───── Extracted information

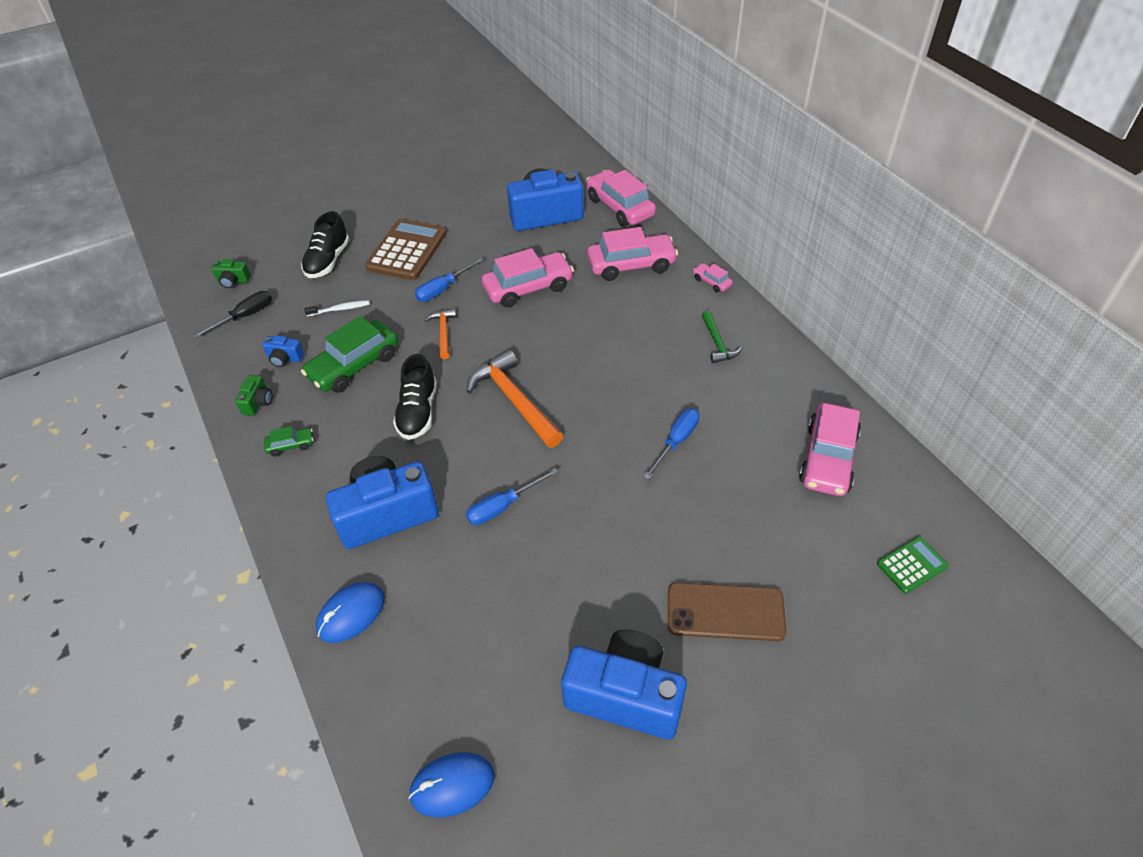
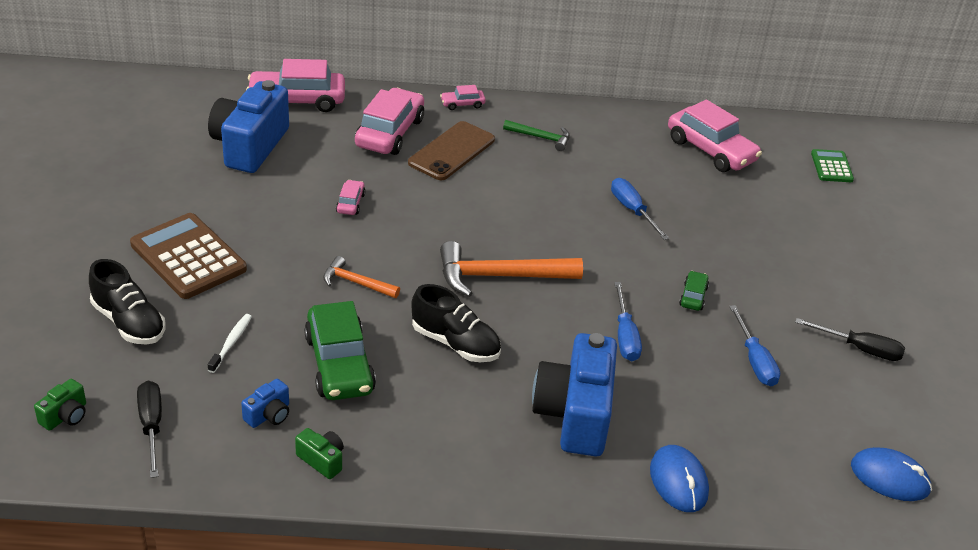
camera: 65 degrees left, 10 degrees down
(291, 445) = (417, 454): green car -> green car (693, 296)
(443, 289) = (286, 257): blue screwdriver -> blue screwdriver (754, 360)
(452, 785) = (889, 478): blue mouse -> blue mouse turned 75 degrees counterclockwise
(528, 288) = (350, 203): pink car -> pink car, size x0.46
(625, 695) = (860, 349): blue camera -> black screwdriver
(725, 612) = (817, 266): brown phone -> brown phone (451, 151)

──────────

__Task description__
Only those lines running from the one containing "(625, 695) = (860, 349): blue" through the last line of the data above are to be copied, exactly, with both ends included.

__Response box__
(625, 695) = (860, 349): blue camera -> black screwdriver
(725, 612) = (817, 266): brown phone -> brown phone (451, 151)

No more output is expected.